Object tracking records
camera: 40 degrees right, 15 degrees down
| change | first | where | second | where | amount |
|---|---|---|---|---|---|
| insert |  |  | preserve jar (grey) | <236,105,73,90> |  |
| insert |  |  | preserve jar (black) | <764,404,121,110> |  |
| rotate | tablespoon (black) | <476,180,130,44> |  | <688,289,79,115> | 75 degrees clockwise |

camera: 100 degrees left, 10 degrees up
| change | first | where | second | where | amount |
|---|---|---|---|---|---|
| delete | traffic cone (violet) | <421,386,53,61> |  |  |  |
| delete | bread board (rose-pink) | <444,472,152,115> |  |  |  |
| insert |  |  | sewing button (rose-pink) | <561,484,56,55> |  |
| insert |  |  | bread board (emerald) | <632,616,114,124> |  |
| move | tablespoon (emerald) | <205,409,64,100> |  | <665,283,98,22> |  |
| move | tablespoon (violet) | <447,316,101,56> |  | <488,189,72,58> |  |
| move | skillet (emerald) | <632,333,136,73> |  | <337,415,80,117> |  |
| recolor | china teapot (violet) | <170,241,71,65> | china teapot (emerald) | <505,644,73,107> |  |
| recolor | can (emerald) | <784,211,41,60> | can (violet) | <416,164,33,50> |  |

...

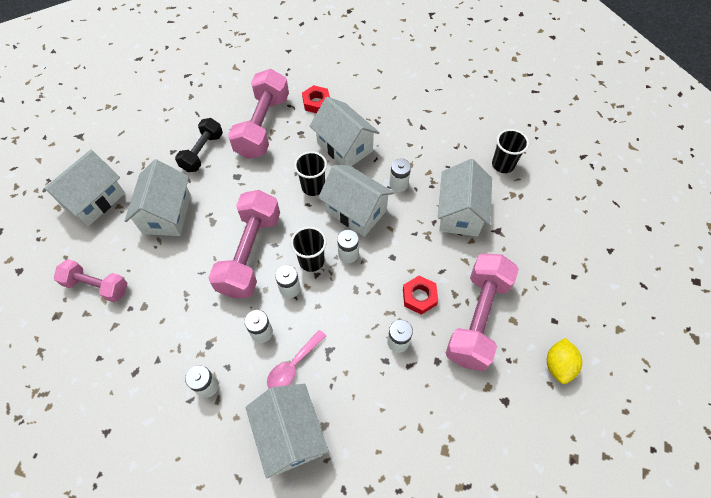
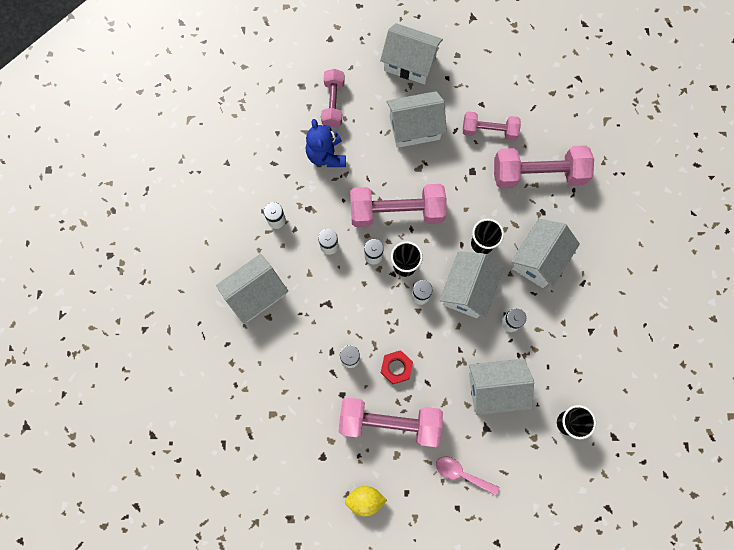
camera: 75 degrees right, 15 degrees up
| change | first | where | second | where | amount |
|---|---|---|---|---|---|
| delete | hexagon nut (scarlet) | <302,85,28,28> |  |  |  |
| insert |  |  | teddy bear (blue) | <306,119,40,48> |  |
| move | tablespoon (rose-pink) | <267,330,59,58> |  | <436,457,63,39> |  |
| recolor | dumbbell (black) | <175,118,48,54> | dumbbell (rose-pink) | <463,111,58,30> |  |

### Instructions to follow
The range runs from the line above containing "camera: 40 degrees right, 15 degrees down" to the line containing "preserve jar (black)", inclusive. Restate those lines word for word and no others.

### Task answer
camera: 40 degrees right, 15 degrees down
| change | first | where | second | where | amount |
|---|---|---|---|---|---|
| insert |  |  | preserve jar (grey) | <236,105,73,90> |  |
| insert |  |  | preserve jar (black) | <764,404,121,110> |  |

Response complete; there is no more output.